Object correspondence data
────
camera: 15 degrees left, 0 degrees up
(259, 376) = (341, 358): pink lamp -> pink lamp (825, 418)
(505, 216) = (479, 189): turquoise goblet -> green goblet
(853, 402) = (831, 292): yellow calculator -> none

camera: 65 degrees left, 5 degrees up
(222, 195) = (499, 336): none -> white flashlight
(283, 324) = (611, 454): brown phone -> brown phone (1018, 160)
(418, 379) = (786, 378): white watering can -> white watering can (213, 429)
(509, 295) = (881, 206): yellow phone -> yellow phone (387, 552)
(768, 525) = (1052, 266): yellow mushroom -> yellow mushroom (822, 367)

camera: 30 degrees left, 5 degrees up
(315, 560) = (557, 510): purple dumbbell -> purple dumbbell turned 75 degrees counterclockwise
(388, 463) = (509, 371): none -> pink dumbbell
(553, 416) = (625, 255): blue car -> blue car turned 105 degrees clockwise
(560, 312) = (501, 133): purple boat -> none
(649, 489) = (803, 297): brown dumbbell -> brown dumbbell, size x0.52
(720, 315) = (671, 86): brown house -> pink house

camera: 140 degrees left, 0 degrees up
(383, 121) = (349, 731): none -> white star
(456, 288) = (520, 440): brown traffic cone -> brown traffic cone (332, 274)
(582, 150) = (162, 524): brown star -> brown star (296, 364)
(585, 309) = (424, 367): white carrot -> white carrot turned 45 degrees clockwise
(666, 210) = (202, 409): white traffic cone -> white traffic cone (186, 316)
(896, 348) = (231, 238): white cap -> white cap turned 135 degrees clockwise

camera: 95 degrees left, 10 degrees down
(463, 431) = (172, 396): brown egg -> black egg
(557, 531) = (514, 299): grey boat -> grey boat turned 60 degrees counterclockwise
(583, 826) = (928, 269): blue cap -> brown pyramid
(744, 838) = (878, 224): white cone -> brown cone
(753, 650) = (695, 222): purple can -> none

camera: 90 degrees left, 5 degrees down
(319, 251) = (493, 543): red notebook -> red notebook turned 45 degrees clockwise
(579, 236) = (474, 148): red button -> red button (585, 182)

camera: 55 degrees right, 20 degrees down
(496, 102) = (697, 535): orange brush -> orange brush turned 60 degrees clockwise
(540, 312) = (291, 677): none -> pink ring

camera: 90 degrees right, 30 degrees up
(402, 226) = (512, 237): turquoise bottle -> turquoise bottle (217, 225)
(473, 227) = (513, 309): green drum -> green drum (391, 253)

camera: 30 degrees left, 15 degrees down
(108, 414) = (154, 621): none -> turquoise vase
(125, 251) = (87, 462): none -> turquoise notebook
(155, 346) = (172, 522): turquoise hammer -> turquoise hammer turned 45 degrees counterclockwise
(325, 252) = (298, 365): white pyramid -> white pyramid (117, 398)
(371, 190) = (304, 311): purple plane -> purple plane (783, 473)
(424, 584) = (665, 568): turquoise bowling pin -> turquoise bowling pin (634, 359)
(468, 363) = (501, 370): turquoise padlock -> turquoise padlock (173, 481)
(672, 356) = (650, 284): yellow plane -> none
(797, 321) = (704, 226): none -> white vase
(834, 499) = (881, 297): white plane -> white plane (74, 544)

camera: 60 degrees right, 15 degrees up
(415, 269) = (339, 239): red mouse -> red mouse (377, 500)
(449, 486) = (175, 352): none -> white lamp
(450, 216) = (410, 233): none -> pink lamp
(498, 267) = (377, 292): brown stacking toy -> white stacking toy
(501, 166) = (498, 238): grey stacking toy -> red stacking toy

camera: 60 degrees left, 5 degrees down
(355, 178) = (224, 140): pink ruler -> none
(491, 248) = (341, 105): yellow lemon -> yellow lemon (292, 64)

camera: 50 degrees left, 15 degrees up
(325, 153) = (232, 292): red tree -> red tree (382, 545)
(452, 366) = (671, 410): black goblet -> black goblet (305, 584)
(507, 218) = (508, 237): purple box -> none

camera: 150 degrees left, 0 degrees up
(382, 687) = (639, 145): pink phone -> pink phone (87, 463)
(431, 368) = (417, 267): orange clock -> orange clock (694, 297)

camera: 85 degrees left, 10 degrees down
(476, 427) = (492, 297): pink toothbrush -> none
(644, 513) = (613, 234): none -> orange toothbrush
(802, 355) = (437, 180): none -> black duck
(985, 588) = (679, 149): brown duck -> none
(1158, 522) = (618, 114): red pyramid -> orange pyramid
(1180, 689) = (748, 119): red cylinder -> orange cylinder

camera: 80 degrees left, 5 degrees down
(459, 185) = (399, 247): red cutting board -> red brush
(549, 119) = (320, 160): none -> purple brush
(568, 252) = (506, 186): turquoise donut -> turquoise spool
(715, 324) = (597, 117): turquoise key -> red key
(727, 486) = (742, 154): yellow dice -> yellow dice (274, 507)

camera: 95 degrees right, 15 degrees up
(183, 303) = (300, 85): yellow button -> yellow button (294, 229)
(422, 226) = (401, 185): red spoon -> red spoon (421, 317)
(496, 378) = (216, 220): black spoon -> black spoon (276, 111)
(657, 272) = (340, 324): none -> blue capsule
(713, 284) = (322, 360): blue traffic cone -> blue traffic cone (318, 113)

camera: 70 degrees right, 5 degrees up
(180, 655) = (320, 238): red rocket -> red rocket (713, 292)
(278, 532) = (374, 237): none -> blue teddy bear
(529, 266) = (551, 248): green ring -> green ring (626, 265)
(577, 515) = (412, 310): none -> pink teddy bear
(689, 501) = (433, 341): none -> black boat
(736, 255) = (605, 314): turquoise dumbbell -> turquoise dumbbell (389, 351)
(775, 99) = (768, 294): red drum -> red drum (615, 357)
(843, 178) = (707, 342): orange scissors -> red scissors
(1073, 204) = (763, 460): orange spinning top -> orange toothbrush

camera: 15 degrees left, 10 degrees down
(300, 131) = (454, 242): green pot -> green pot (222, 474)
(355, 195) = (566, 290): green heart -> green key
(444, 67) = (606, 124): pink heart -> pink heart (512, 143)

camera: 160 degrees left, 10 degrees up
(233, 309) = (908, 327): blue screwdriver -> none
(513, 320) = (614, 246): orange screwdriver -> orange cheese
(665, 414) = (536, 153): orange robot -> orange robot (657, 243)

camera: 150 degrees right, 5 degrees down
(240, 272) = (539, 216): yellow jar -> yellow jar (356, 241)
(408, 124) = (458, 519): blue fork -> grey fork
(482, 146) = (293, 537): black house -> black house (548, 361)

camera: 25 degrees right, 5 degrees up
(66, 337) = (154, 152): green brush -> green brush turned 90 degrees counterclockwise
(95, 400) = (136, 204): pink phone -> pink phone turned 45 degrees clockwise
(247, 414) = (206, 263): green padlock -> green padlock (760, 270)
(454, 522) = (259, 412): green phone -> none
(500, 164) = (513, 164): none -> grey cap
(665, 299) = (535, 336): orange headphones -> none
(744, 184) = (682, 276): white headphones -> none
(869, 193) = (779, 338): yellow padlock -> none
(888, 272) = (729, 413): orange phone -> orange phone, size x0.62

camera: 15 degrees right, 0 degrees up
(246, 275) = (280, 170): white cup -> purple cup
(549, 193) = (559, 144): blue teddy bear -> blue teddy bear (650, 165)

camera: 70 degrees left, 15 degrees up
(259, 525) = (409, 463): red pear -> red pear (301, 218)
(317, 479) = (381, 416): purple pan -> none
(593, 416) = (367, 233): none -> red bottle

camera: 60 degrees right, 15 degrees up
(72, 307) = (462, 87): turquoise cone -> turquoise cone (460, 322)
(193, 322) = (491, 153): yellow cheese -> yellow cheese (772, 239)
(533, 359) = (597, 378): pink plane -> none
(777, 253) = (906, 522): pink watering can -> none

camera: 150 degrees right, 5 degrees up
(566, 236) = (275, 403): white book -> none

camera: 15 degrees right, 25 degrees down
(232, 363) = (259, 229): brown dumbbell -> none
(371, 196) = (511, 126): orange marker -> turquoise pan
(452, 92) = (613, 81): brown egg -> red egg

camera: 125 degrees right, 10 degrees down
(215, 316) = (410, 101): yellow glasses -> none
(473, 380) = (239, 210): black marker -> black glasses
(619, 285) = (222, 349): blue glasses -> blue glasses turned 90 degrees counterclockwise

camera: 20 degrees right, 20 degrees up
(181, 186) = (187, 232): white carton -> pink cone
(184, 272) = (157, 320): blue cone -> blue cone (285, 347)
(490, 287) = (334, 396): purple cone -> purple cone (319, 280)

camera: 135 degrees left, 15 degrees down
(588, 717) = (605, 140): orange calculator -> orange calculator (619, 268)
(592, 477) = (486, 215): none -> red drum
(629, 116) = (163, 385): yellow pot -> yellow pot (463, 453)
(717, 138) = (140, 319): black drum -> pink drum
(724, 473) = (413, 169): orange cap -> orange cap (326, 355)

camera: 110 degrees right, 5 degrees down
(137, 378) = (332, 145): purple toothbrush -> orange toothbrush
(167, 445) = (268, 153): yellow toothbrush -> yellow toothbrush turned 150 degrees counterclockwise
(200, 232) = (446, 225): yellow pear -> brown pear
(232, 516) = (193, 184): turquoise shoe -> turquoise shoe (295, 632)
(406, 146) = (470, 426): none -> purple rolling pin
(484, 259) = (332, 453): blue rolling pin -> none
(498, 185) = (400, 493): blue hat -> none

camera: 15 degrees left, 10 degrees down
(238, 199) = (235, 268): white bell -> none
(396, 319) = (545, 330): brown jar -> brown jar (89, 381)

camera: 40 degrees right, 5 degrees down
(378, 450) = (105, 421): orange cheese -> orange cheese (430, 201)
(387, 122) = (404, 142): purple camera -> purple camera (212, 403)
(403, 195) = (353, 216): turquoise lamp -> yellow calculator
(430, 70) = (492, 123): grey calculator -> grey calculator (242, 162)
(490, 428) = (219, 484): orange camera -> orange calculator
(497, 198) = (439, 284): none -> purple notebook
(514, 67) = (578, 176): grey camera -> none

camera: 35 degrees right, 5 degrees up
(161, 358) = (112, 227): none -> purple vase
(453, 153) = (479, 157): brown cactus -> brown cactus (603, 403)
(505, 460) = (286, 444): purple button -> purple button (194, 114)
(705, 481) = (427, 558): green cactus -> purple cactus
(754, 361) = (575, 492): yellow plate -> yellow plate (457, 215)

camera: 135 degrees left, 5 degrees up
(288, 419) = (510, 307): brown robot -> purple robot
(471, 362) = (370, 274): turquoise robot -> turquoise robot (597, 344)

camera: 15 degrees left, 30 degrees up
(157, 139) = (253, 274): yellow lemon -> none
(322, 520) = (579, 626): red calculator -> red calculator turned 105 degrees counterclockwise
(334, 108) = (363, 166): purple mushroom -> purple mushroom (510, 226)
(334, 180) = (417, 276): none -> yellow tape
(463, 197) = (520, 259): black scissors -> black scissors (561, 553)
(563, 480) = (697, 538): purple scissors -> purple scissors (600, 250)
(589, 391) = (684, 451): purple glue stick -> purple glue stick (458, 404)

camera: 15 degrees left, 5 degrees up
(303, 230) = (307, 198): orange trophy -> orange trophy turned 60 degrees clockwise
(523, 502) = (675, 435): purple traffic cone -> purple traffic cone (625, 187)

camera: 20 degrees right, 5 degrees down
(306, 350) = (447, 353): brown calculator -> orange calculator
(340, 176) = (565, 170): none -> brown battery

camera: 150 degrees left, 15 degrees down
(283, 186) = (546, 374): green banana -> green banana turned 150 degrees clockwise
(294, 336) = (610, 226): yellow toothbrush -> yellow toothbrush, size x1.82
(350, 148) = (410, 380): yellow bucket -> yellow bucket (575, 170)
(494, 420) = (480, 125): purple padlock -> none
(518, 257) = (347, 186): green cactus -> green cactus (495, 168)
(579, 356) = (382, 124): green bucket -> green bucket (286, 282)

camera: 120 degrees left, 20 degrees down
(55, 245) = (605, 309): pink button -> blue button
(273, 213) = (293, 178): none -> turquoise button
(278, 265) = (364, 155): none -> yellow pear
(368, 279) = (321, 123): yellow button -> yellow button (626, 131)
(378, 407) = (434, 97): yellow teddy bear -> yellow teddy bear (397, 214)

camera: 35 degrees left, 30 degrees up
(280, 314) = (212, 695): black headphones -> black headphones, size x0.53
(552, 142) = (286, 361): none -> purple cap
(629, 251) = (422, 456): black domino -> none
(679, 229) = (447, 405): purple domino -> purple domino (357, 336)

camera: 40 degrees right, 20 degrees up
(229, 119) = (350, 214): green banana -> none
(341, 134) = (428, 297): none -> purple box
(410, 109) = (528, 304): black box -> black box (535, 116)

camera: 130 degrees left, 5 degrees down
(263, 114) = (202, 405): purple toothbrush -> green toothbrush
────
> _TASK ITEM_: Retype the records above, but only those lines that fall between the line containing "(563, 480) = (697, 538): purple" and the line containing "(303, 230) = (307, 198): orange", with both of those lines included, exactly as written.

> _SOLUTION_:
(563, 480) = (697, 538): purple scissors -> purple scissors (600, 250)
(589, 391) = (684, 451): purple glue stick -> purple glue stick (458, 404)

camera: 15 degrees left, 5 degrees up
(303, 230) = (307, 198): orange trophy -> orange trophy turned 60 degrees clockwise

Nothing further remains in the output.